== WORK INSTRUCTIONS ==
When you reach the line that contains "white pyramid: [105,198,162,247]" in the data below, start reproducing lines exactly, and stop after the line that contains "green cactus: [202,325,274,413]".
= Beginning of Section =
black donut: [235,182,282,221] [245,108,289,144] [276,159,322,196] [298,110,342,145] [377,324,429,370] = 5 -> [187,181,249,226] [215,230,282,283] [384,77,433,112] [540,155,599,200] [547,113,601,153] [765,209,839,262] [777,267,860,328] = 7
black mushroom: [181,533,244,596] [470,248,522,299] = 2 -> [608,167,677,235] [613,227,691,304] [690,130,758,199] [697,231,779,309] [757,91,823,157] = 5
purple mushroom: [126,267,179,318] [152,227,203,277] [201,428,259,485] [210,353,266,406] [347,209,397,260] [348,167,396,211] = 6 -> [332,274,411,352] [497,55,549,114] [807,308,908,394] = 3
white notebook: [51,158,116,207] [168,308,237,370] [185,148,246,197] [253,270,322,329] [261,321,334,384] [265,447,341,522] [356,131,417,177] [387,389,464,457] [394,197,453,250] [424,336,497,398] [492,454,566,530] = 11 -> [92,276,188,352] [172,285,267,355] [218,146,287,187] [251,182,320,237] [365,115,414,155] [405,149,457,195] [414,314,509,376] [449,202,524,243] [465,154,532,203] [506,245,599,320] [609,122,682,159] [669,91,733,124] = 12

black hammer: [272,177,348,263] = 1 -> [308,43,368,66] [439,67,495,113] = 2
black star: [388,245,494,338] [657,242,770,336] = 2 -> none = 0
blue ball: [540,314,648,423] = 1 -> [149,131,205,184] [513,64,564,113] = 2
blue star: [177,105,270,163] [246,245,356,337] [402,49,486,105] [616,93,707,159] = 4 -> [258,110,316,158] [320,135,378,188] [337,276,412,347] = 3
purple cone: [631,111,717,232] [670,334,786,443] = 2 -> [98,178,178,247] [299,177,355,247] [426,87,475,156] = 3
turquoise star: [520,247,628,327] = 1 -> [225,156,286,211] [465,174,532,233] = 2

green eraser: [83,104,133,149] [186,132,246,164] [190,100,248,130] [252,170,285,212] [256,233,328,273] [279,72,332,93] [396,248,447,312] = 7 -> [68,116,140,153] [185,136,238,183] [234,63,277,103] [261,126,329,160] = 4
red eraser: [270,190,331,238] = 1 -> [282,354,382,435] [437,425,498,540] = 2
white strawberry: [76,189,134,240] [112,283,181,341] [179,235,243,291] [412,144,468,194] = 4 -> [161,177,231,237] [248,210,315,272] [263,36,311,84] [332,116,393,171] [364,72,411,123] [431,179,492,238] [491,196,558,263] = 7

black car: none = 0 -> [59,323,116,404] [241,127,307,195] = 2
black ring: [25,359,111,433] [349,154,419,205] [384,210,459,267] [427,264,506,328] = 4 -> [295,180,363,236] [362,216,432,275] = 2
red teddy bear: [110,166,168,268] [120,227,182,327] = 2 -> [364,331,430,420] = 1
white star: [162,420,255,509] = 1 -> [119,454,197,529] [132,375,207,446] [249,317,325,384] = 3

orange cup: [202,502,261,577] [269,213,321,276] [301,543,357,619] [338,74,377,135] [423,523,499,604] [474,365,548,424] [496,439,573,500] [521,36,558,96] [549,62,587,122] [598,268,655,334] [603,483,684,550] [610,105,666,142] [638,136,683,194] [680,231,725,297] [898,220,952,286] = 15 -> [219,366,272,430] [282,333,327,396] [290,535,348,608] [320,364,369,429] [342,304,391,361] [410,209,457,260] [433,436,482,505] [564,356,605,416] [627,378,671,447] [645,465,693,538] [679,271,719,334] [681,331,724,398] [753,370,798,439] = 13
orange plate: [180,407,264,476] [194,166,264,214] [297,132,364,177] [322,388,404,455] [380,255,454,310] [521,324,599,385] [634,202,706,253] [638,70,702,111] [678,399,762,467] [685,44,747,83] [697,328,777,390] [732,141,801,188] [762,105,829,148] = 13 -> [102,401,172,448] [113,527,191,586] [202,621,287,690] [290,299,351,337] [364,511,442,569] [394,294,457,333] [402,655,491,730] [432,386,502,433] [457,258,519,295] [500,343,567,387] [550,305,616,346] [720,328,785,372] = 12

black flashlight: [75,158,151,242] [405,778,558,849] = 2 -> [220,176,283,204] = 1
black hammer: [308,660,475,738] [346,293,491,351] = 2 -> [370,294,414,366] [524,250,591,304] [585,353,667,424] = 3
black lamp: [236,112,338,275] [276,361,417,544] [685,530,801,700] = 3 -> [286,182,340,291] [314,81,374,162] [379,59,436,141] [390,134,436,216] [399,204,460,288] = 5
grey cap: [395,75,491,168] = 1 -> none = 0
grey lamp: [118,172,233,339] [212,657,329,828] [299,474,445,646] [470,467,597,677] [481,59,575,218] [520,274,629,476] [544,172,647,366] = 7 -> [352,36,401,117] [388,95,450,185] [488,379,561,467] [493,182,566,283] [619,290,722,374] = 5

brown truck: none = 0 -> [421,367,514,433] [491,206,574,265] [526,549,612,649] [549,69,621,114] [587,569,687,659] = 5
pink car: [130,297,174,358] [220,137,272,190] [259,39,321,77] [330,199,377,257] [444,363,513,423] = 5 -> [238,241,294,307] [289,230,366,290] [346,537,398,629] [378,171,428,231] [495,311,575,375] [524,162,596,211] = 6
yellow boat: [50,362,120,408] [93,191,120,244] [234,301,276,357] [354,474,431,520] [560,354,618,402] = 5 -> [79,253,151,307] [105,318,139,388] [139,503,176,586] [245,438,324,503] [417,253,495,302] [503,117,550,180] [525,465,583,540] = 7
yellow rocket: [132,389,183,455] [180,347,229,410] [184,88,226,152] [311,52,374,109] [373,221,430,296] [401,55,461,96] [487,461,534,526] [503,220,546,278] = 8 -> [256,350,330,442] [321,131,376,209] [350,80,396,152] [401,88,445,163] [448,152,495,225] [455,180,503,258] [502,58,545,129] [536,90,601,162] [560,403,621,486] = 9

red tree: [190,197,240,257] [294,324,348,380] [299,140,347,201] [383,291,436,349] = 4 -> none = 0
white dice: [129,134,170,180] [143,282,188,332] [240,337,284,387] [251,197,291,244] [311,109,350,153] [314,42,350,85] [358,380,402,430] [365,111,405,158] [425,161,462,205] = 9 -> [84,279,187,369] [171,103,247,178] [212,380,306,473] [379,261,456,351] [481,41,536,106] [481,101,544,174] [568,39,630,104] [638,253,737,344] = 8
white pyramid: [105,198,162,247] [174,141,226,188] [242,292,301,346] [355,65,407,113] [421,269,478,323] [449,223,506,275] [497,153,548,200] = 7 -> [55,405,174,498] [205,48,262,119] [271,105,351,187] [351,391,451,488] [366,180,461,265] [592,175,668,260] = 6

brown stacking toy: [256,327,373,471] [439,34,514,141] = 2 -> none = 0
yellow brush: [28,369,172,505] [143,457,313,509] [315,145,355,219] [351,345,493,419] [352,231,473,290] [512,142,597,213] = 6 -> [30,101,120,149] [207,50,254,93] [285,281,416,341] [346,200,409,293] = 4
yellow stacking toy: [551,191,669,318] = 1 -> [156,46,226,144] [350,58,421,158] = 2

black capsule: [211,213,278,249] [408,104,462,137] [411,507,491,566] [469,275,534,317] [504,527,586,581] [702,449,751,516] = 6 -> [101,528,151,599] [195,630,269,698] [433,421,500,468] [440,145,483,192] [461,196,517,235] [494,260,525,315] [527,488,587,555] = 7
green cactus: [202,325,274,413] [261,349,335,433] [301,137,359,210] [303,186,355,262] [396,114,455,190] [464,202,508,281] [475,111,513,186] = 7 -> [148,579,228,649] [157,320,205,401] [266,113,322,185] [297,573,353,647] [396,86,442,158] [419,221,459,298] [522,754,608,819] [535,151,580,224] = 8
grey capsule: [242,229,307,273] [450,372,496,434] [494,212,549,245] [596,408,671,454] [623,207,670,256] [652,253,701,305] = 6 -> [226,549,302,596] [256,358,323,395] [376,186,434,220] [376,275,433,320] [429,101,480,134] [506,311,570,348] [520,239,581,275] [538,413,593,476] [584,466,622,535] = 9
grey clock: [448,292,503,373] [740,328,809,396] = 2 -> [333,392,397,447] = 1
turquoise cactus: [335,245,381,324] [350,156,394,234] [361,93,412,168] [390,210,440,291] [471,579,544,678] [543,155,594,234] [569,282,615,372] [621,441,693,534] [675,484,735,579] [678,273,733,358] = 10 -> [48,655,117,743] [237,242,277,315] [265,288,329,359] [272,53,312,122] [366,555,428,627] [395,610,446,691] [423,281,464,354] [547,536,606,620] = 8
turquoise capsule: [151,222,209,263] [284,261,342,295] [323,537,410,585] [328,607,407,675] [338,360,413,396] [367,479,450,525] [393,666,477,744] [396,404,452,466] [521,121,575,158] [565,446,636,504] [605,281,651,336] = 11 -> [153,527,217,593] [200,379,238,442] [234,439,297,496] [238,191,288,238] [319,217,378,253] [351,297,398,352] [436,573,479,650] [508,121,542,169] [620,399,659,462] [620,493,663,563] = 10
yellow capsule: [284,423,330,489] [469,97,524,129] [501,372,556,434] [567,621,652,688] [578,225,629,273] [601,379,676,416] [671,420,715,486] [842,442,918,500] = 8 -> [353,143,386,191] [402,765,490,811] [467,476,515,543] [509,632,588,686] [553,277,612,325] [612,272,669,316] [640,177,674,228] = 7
= End of Section =
== RESPONSE TO THE TASK ==
white pyramid: [105,198,162,247] [174,141,226,188] [242,292,301,346] [355,65,407,113] [421,269,478,323] [449,223,506,275] [497,153,548,200] = 7 -> [55,405,174,498] [205,48,262,119] [271,105,351,187] [351,391,451,488] [366,180,461,265] [592,175,668,260] = 6

brown stacking toy: [256,327,373,471] [439,34,514,141] = 2 -> none = 0
yellow brush: [28,369,172,505] [143,457,313,509] [315,145,355,219] [351,345,493,419] [352,231,473,290] [512,142,597,213] = 6 -> [30,101,120,149] [207,50,254,93] [285,281,416,341] [346,200,409,293] = 4
yellow stacking toy: [551,191,669,318] = 1 -> [156,46,226,144] [350,58,421,158] = 2

black capsule: [211,213,278,249] [408,104,462,137] [411,507,491,566] [469,275,534,317] [504,527,586,581] [702,449,751,516] = 6 -> [101,528,151,599] [195,630,269,698] [433,421,500,468] [440,145,483,192] [461,196,517,235] [494,260,525,315] [527,488,587,555] = 7
green cactus: [202,325,274,413] [261,349,335,433] [301,137,359,210] [303,186,355,262] [396,114,455,190] [464,202,508,281] [475,111,513,186] = 7 -> [148,579,228,649] [157,320,205,401] [266,113,322,185] [297,573,353,647] [396,86,442,158] [419,221,459,298] [522,754,608,819] [535,151,580,224] = 8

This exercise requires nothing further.